**DATA EXCERPTS**
···

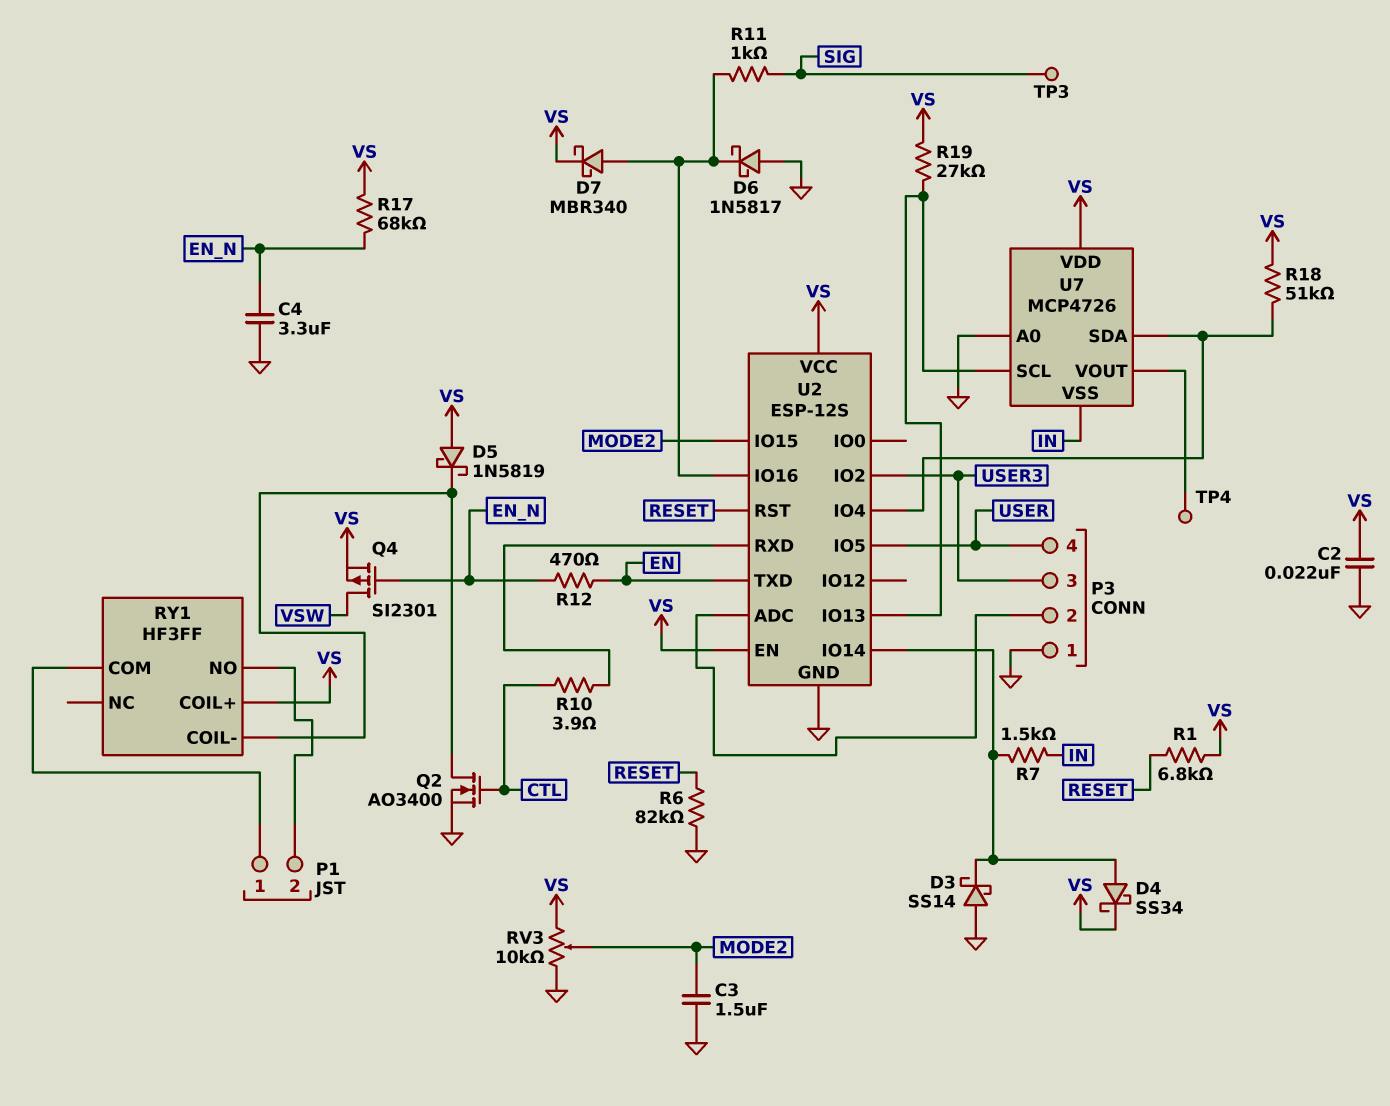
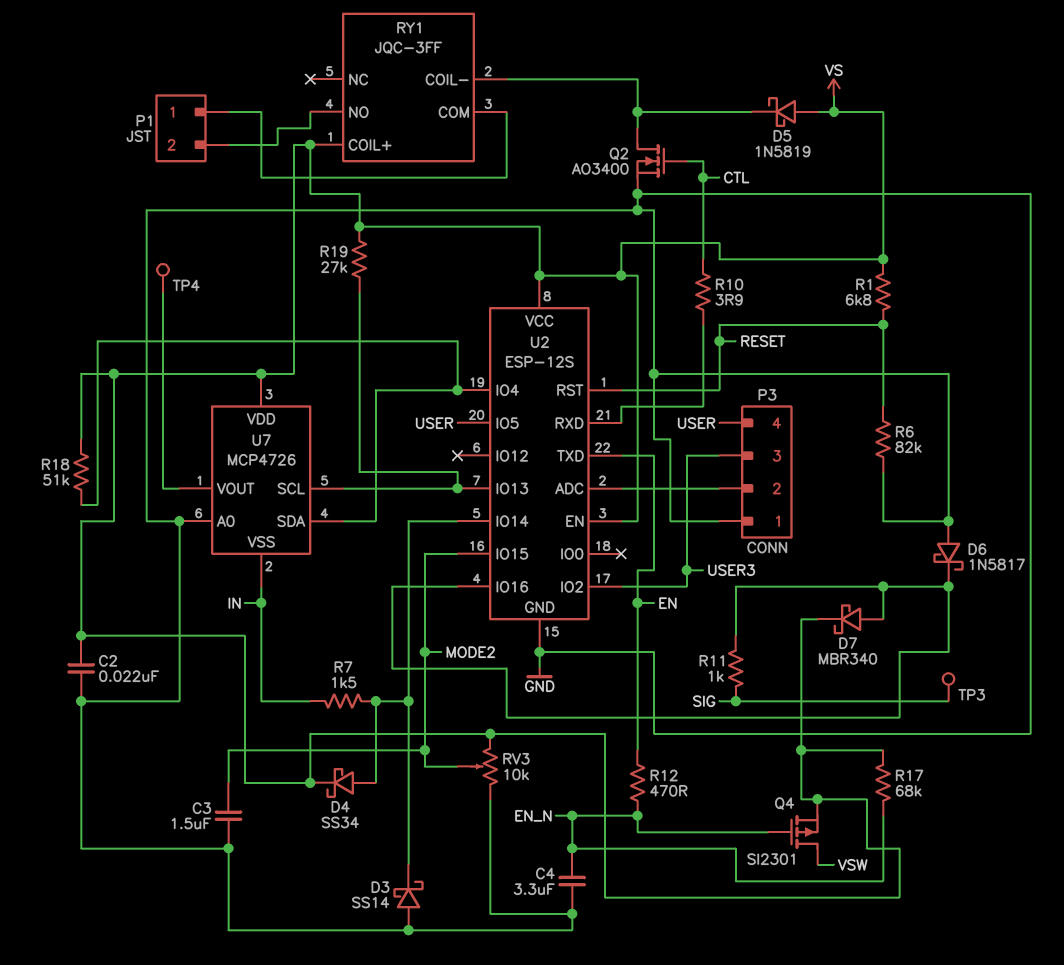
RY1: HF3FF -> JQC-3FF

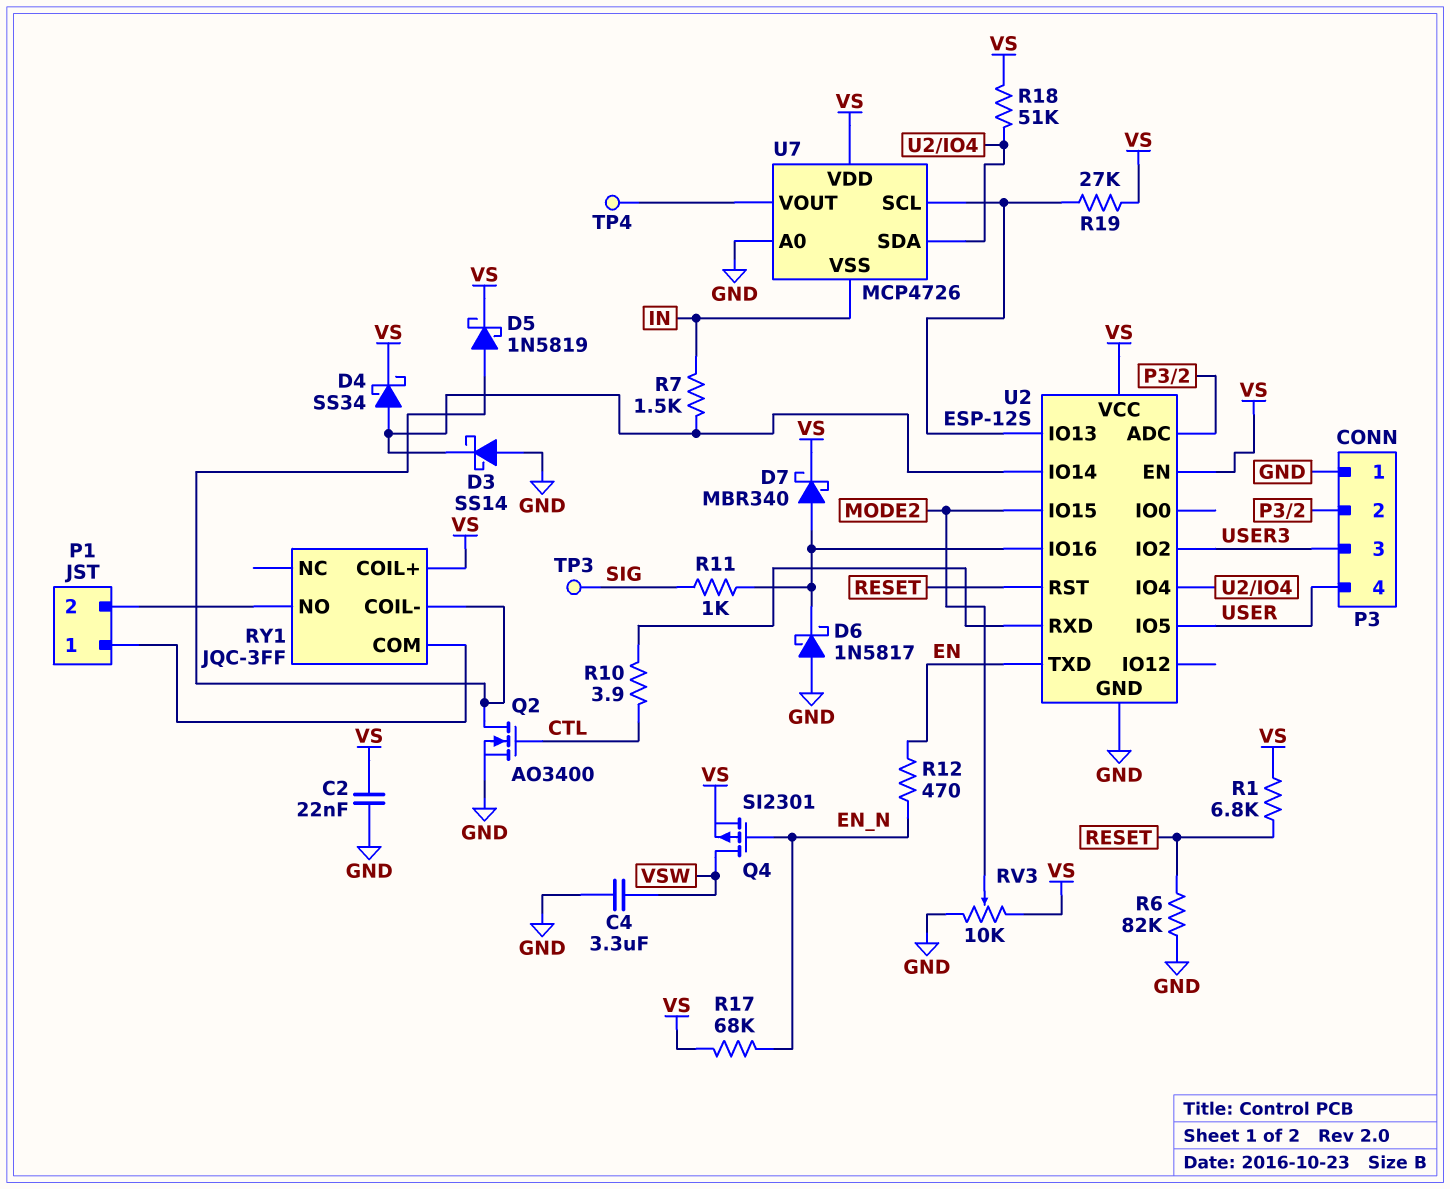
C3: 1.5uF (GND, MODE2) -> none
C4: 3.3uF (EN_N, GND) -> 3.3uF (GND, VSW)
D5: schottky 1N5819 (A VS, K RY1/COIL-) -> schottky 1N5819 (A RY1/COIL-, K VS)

···

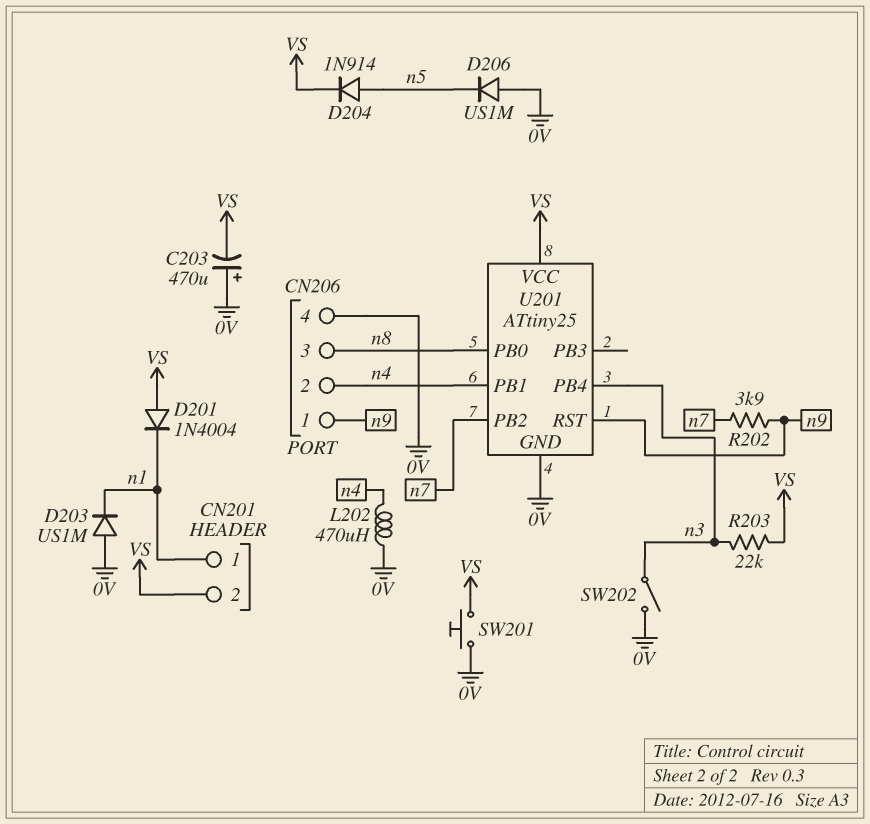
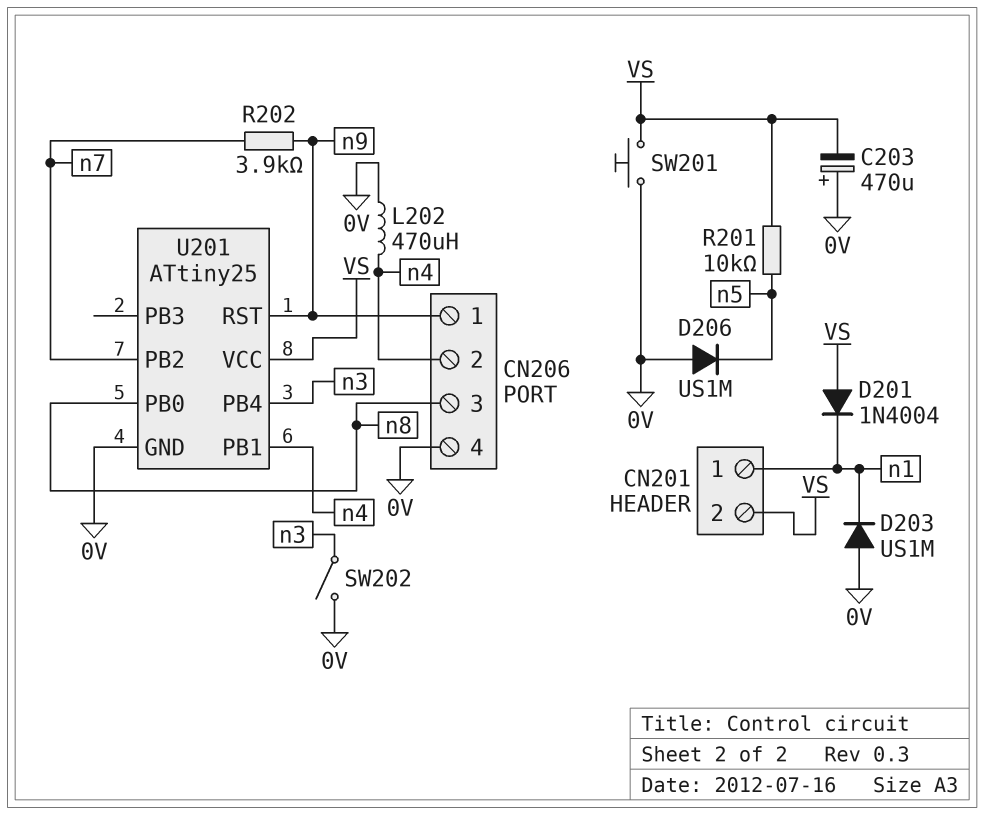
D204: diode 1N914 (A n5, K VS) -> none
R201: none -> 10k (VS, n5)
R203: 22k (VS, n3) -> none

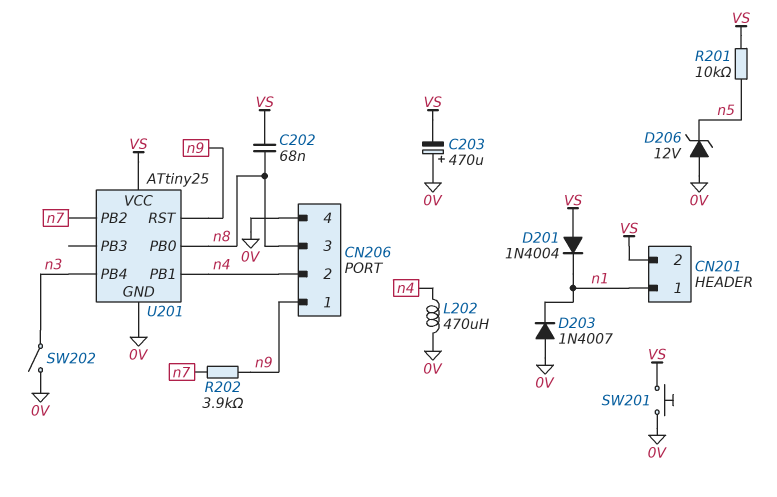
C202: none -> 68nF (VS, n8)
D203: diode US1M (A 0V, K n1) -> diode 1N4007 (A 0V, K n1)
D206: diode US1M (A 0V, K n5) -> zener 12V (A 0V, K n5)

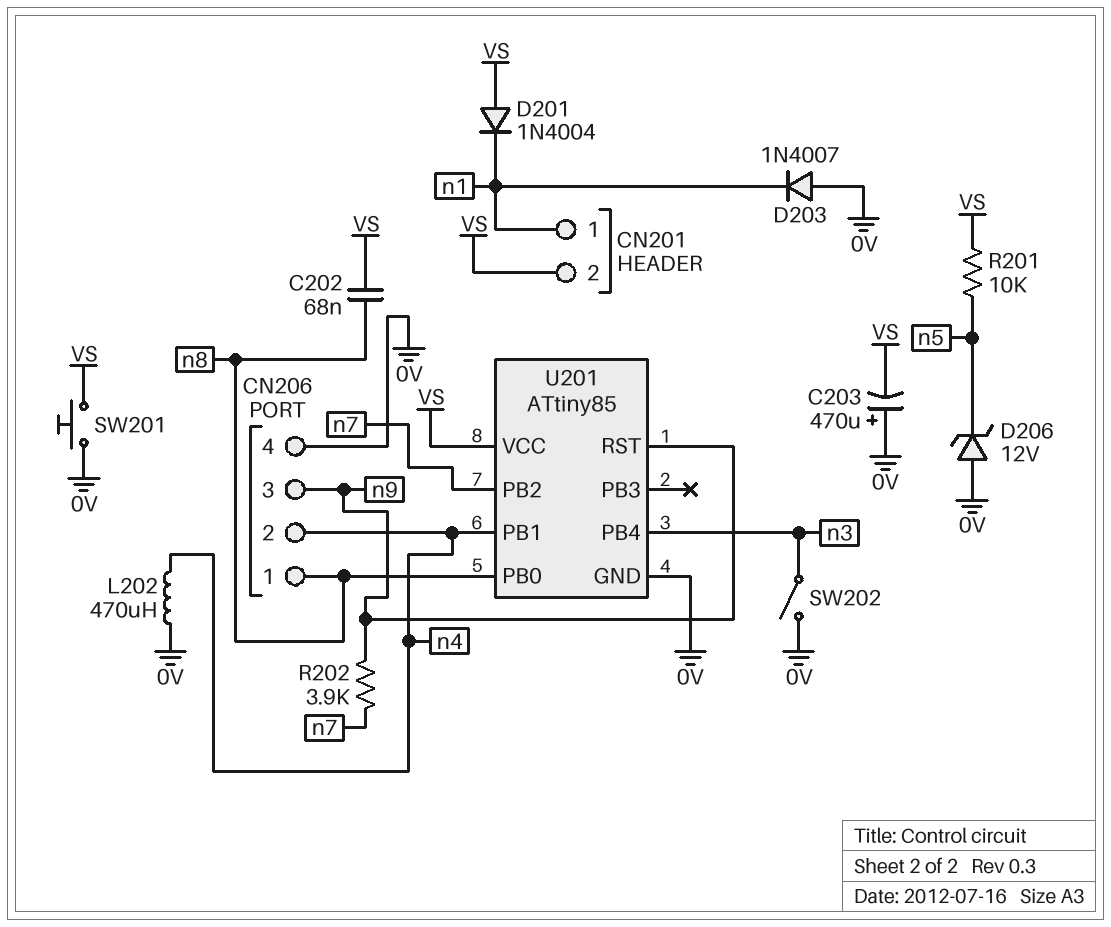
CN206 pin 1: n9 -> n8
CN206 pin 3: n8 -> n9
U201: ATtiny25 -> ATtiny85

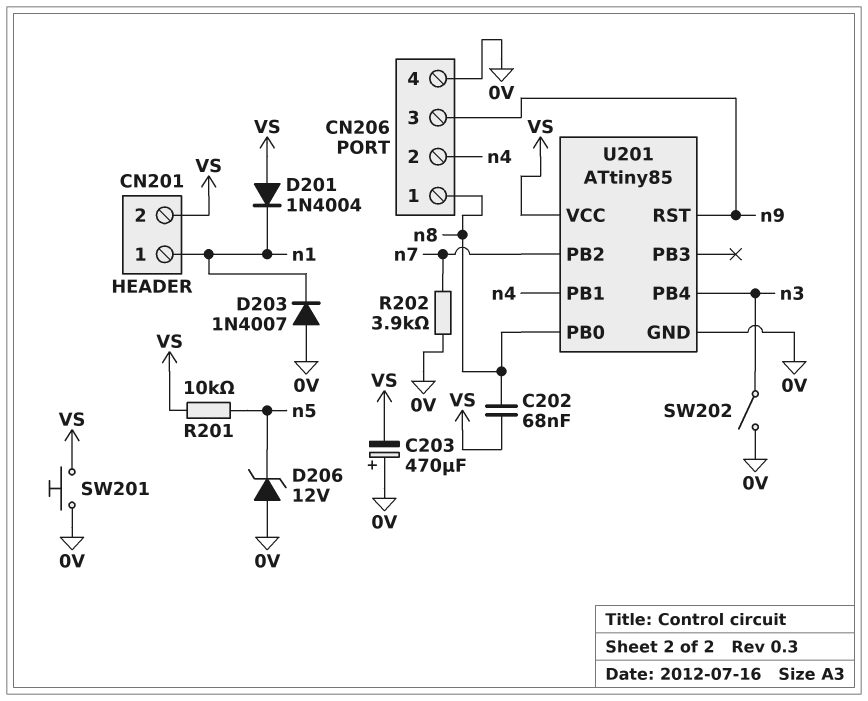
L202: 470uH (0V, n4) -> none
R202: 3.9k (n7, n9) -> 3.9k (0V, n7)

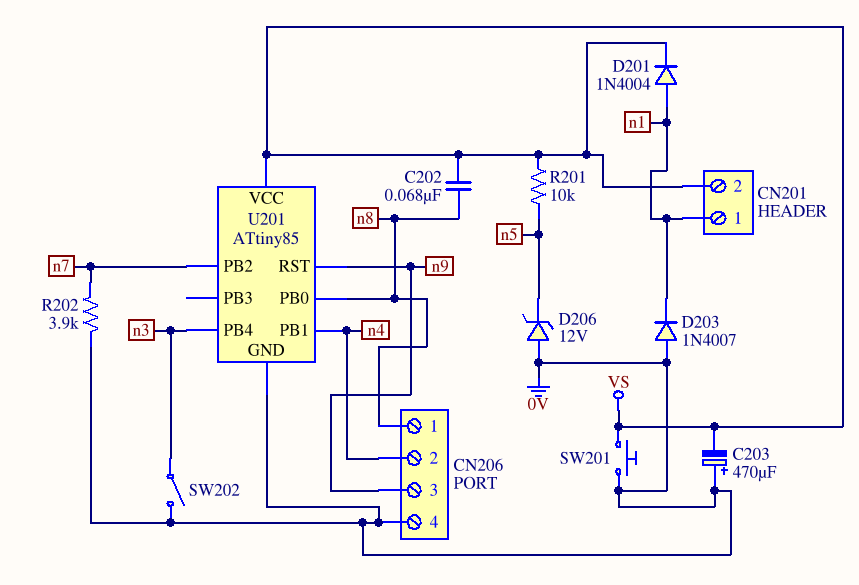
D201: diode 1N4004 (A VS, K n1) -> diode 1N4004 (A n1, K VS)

···

**PROBLEM DESCRIPTION**
Beginning with the line above that has "L202: 470uH (0V, n4) -> none" and going on through the line that has "D201: diode 1N4004", retype every line exactly and add nothing else; drop the pictures.

**ANSWER SPACE**
L202: 470uH (0V, n4) -> none
R202: 3.9k (n7, n9) -> 3.9k (0V, n7)

D201: diode 1N4004 (A VS, K n1) -> diode 1N4004 (A n1, K VS)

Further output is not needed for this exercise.